=== Given data ===
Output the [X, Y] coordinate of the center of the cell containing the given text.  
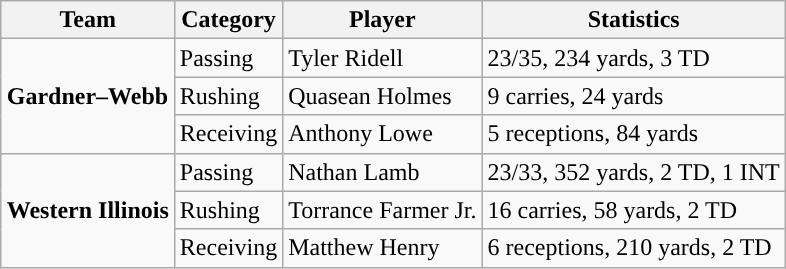
6 receptions, 210 yards, 2 TD [634, 248]
Torrance Farmer Jr. [382, 210]
Gardner–Webb [88, 96]
Tyler Ridell [382, 58]
Category [228, 20]
Matthew Henry [382, 248]
Player [382, 20]
5 receptions, 84 yards [634, 134]
9 carries, 24 yards [634, 96]
23/35, 234 yards, 3 TD [634, 58]
16 carries, 58 yards, 2 TD [634, 210]
23/33, 352 yards, 2 TD, 1 INT [634, 172]
Quasean Holmes [382, 96]
Anthony Lowe [382, 134]
Western Illinois [88, 210]
Nathan Lamb [382, 172]
Statistics [634, 20]
Team [88, 20]
From the cell containing the given text, extract its center point as (X, Y) coordinate. 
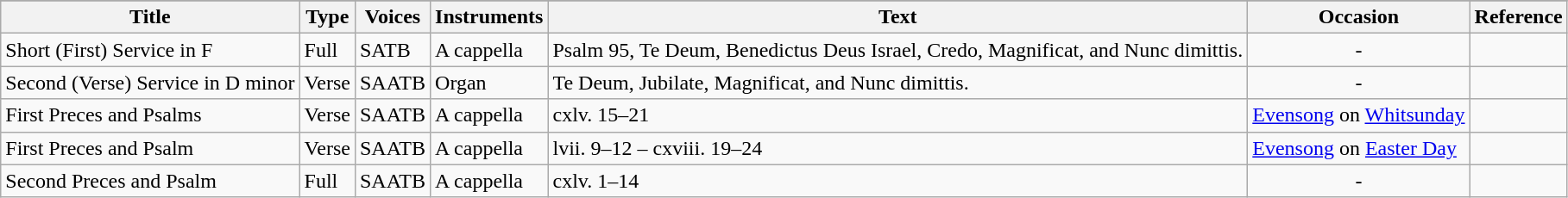
Evensong on Whitsunday (1358, 116)
Psalm 95, Te Deum, Benedictus Deus Israel, Credo, Magnificat, and Nunc dimittis. (897, 50)
Occasion (1358, 17)
cxlv. 1–14 (897, 181)
lvii. 9–12 – cxviii. 19–24 (897, 148)
Instruments (489, 17)
Text (897, 17)
Second (Verse) Service in D minor (150, 83)
Type (327, 17)
First Preces and Psalms (150, 116)
Short (First) Service in F (150, 50)
cxlv. 15–21 (897, 116)
Evensong on Easter Day (1358, 148)
Reference (1519, 17)
Voices (392, 17)
Title (150, 17)
Organ (489, 83)
First Preces and Psalm (150, 148)
Second Preces and Psalm (150, 181)
Te Deum, Jubilate, Magnificat, and Nunc dimittis. (897, 83)
SATB (392, 50)
Return (X, Y) of the center of cell containing provided text 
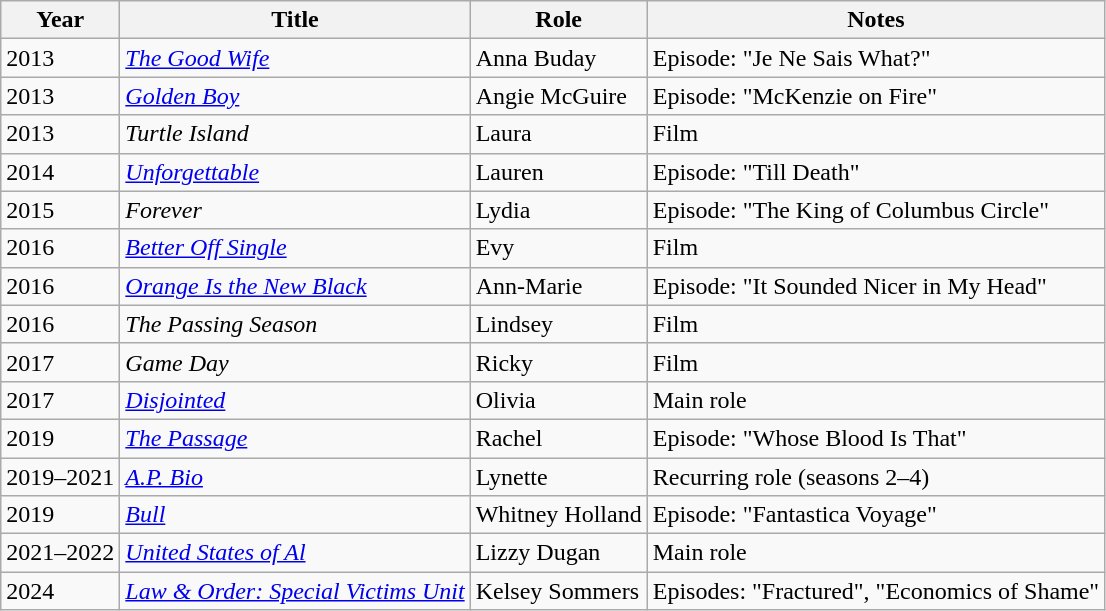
===
Task directions: Render every line of the items above as a Markdown table with two columns, Row for the row number and Line for the text, and skip any blank lines. Omit the pictures from the table.

Completed exercise:
| Row | Line |
|---|---|
| 1 | Output the [X, Y] coordinate of the center of the cell containing the given text.   |
| 2 | 6 receptions, 210 yards, 2 TD [634, 248] |
| 3 | Torrance Farmer Jr. [382, 210] |
| 4 | Gardner–Webb [88, 96] |
| 5 | Tyler Ridell [382, 58] |
| 6 | Category [228, 20] |
| 7 | Matthew Henry [382, 248] |
| 8 | Player [382, 20] |
| 9 | 5 receptions, 84 yards [634, 134] |
| 10 | 9 carries, 24 yards [634, 96] |
| 11 | 23/35, 234 yards, 3 TD [634, 58] |
| 12 | 16 carries, 58 yards, 2 TD [634, 210] |
| 13 | 23/33, 352 yards, 2 TD, 1 INT [634, 172] |
| 14 | Quasean Holmes [382, 96] |
| 15 | Anthony Lowe [382, 134] |
| 16 | Western Illinois [88, 210] |
| 17 | Nathan Lamb [382, 172] |
| 18 | Statistics [634, 20] |
| 19 | Team [88, 20] |
| 20 | From the cell containing the given text, extract its center point as (X, Y) coordinate.  |
| 21 | Evensong on Whitsunday (1358, 116) |
| 22 | Psalm 95, Te Deum, Benedictus Deus Israel, Credo, Magnificat, and Nunc dimittis. (897, 50) |
| 23 | Occasion (1358, 17) |
| 24 | cxlv. 1–14 (897, 181) |
| 25 | lvii. 9–12 – cxviii. 19–24 (897, 148) |
| 26 | Instruments (489, 17) |
| 27 | Text (897, 17) |
| 28 | Second (Verse) Service in D minor (150, 83) |
| 29 | Type (327, 17) |
| 30 | First Preces and Psalms (150, 116) |
| 31 | Short (First) Service in F (150, 50) |
| 32 | cxlv. 15–21 (897, 116) |
| 33 | Evensong on Easter Day (1358, 148) |
| 34 | Reference (1519, 17) |
| 35 | Voices (392, 17) |
| 36 | Title (150, 17) |
| 37 | Organ (489, 83) |
| 38 | First Preces and Psalm (150, 148) |
| 39 | Second Preces and Psalm (150, 181) |
| 40 | Te Deum, Jubilate, Magnificat, and Nunc dimittis. (897, 83) |
| 41 | SATB (392, 50) |
| 42 | Return (X, Y) of the center of cell containing provided text  |